Before-and-after change data:
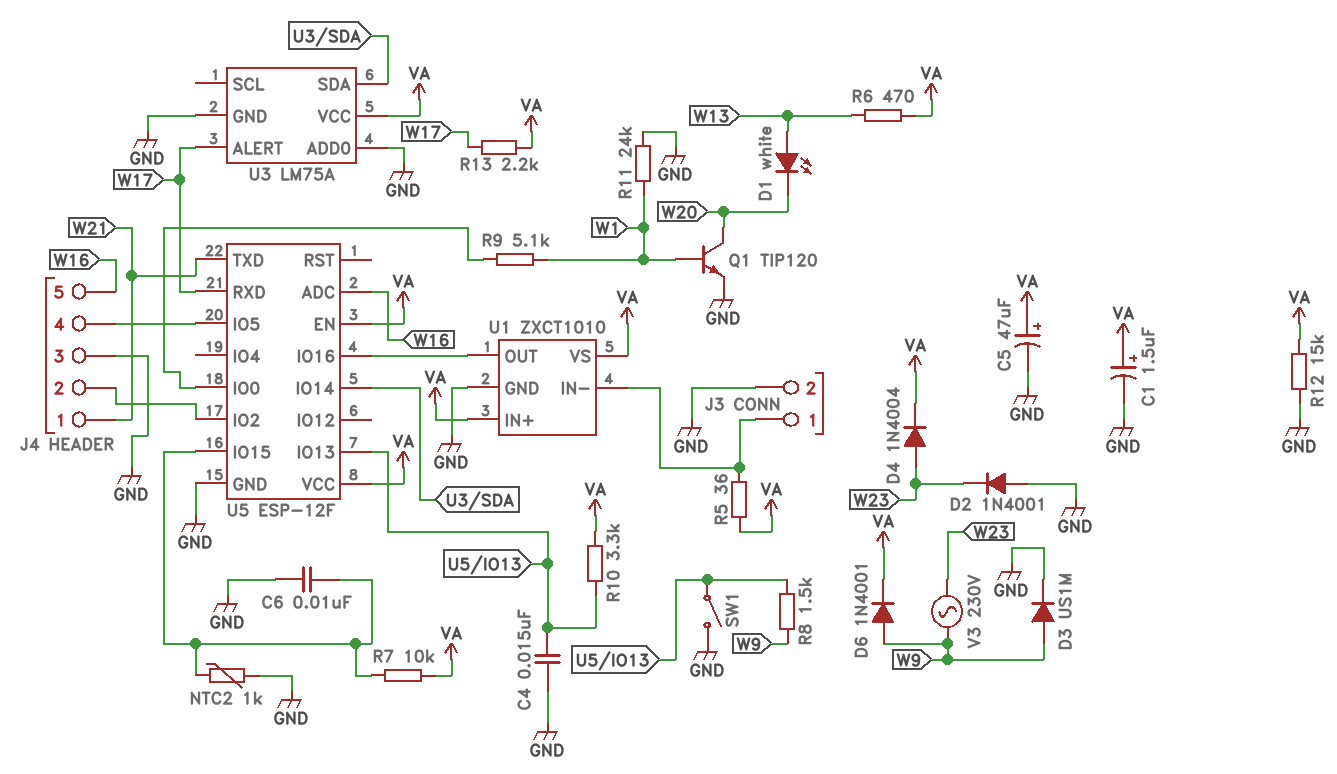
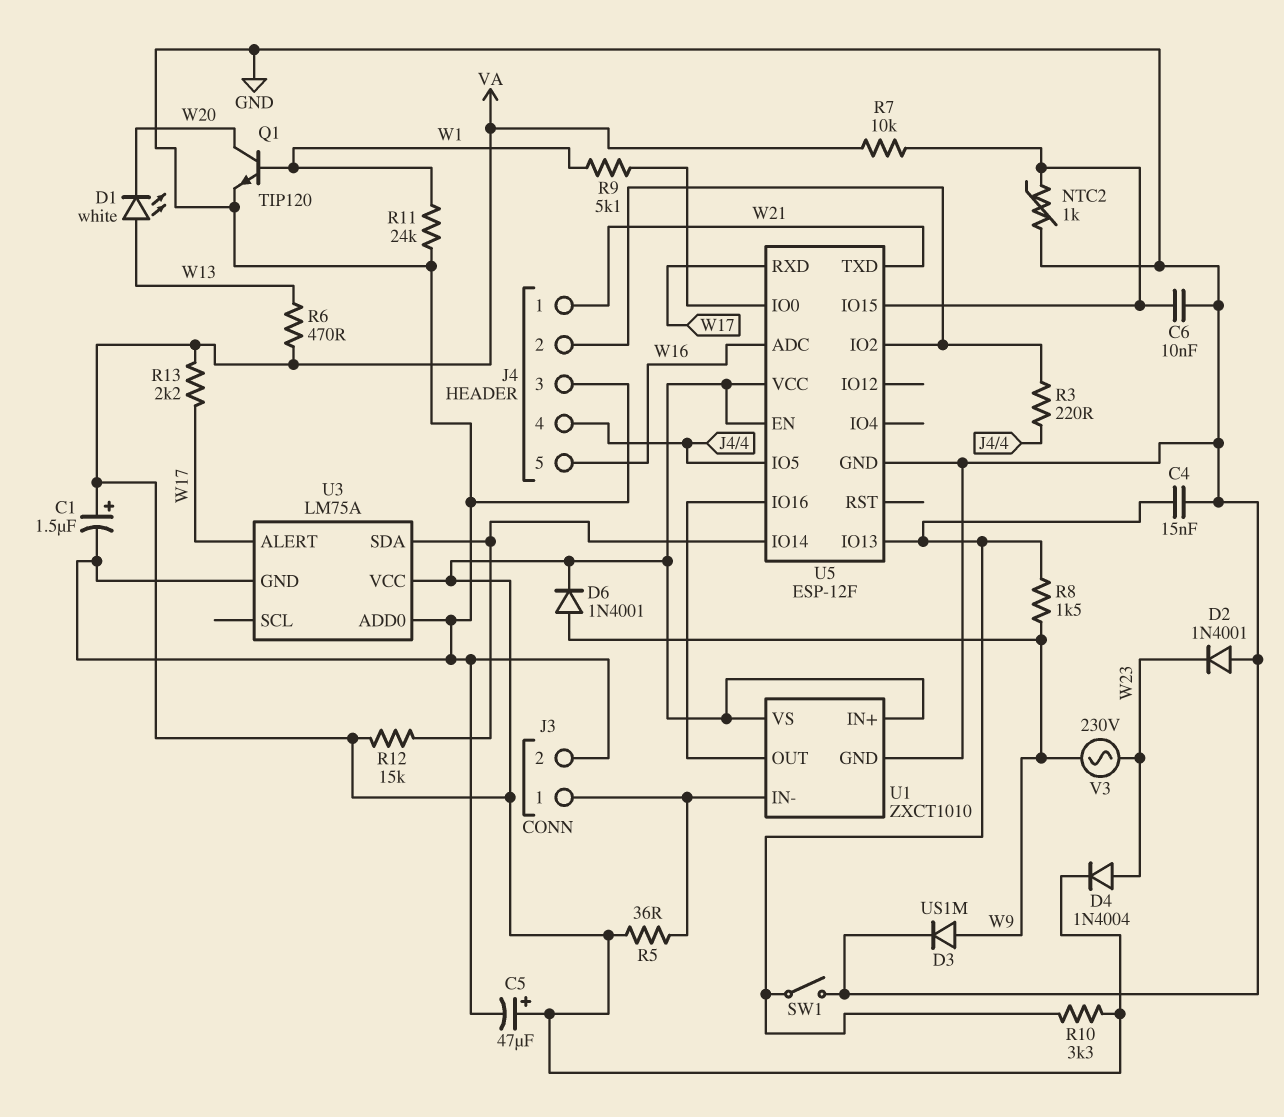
R3: none -> 220 (J4/2, J4/4)
R12: 15k (GND, VA) -> 15k (U3/SDA, VA)

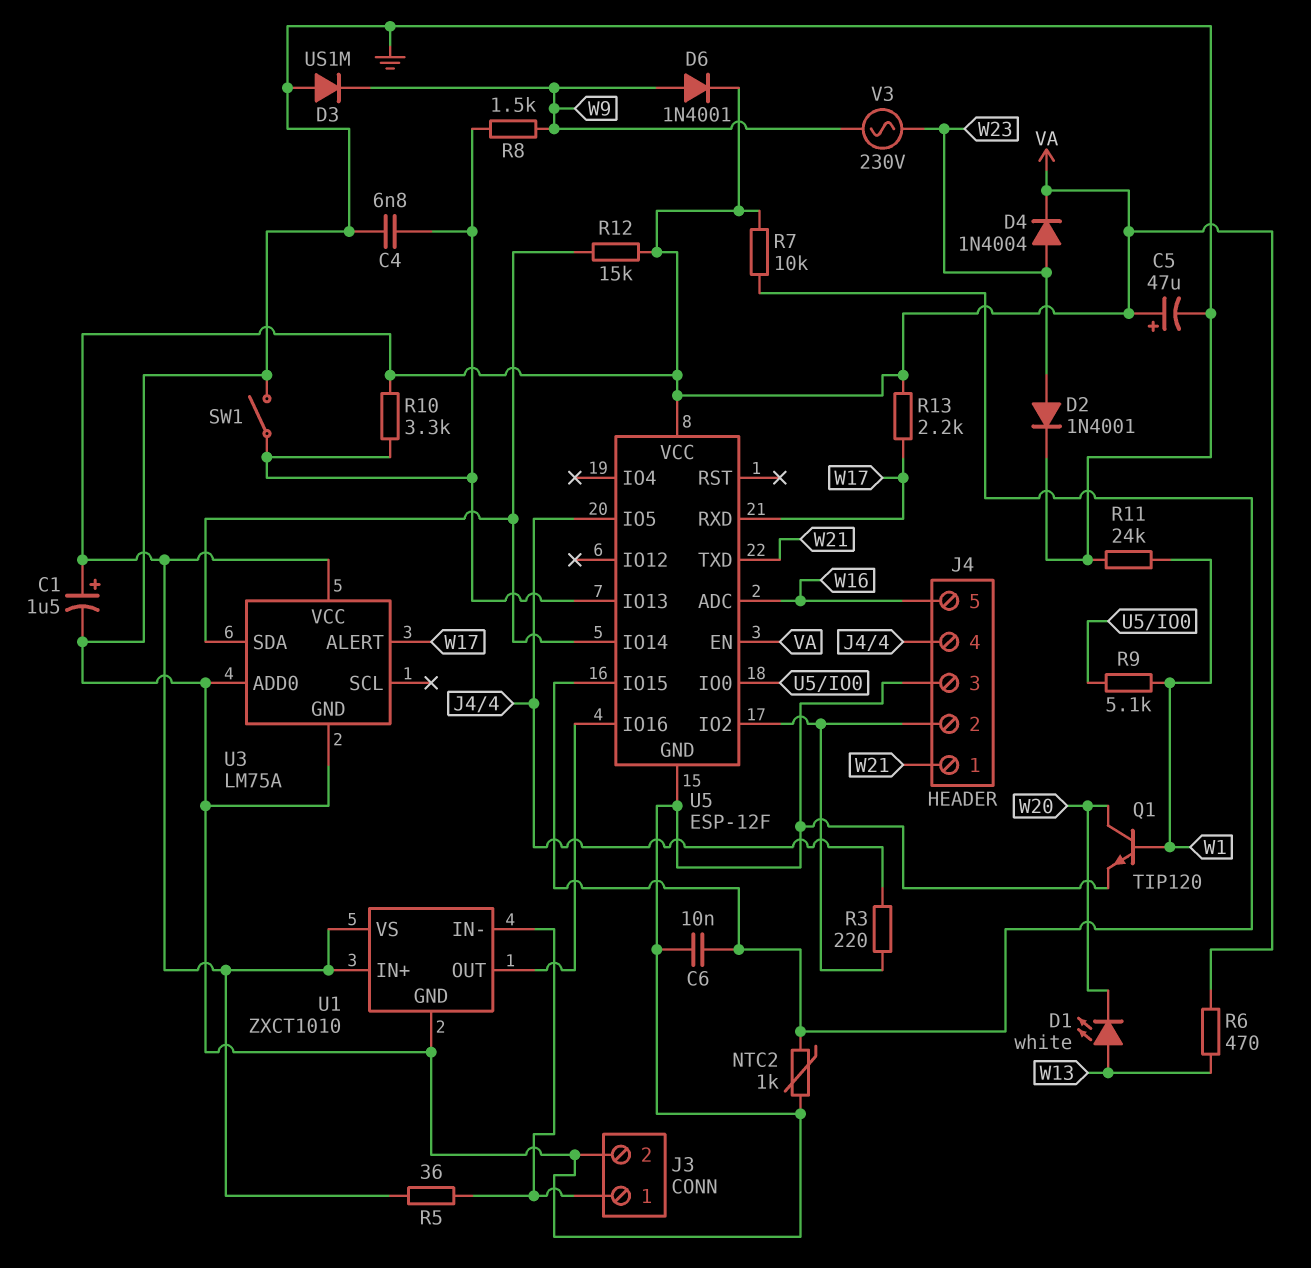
C4: 15nF (GND, U5/IO13) -> 6.8nF (GND, U5/IO13)
D2: diode 1N4001 (A GND, K W23) -> diode 1N4001 (A W23, K GND)
D3: diode US1M (A W9, K GND) -> diode US1M (A GND, K W9)

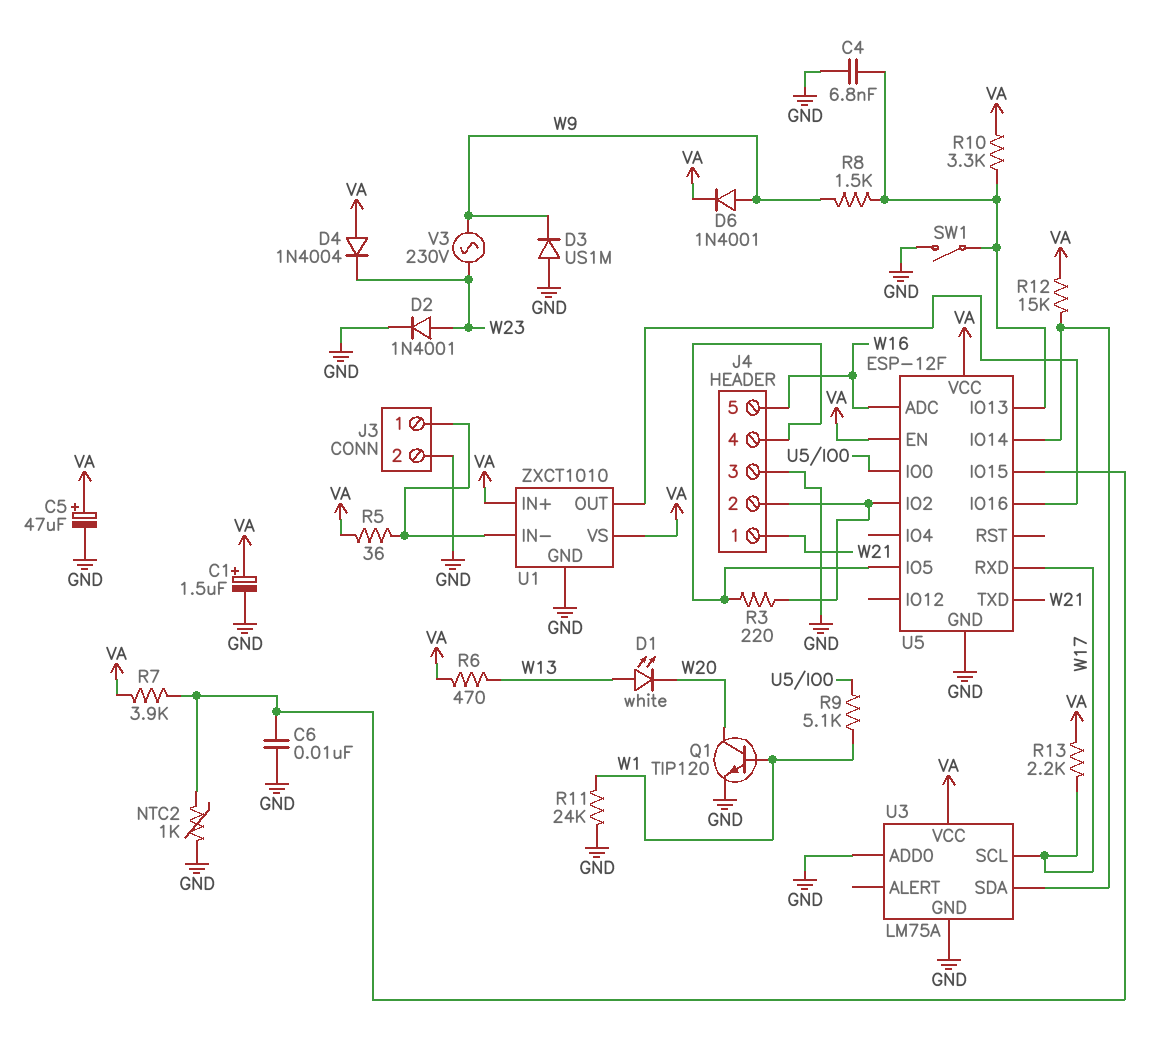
D4: diode 1N4004 (A W23, K VA) -> diode 1N4004 (A VA, K W23)
R7: 10k (U5/IO15, VA) -> 3.9k (U5/IO15, VA)
U3 pin ALERT: W17 -> none
U3 pin SCL: none -> W17

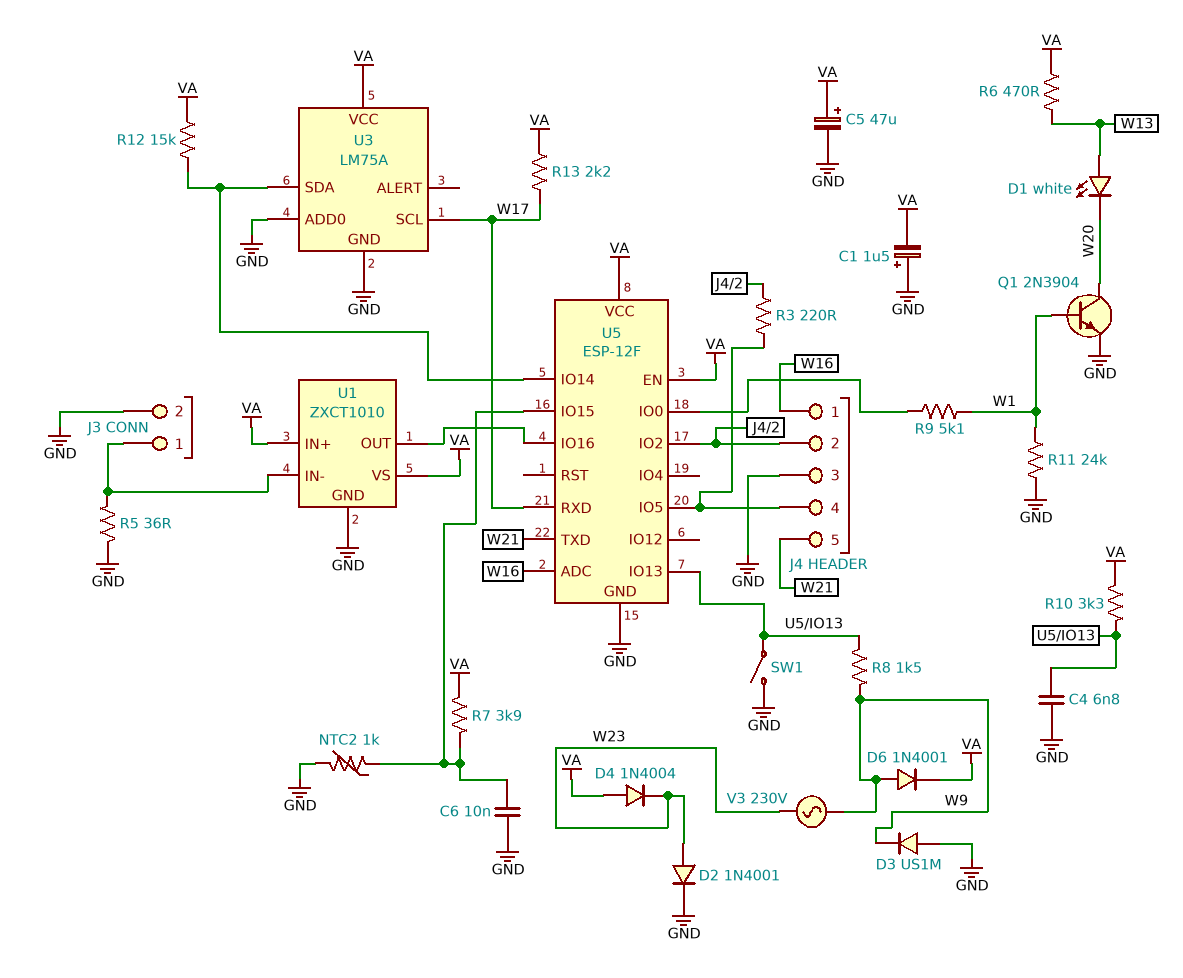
C1: 1.5uF (plus VA, minus GND) -> 1.5uF (plus GND, minus VA)
J4 pin 1: W21 -> W16
J4 pin 5: W16 -> W21
Q1: NPN TIP120 (B W1, C W20, E GND) -> NPN 2N3904 (B W1, C W20, E GND)
R5: 36 (J3/1, VA) -> 36 (GND, J3/1)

WORK TO BE COMPLETED
Show every line above in which the word "none" occurs.

ANSWER TO THIS PROBLEM
R3: none -> 220 (J4/2, J4/4)
U3 pin ALERT: W17 -> none
U3 pin SCL: none -> W17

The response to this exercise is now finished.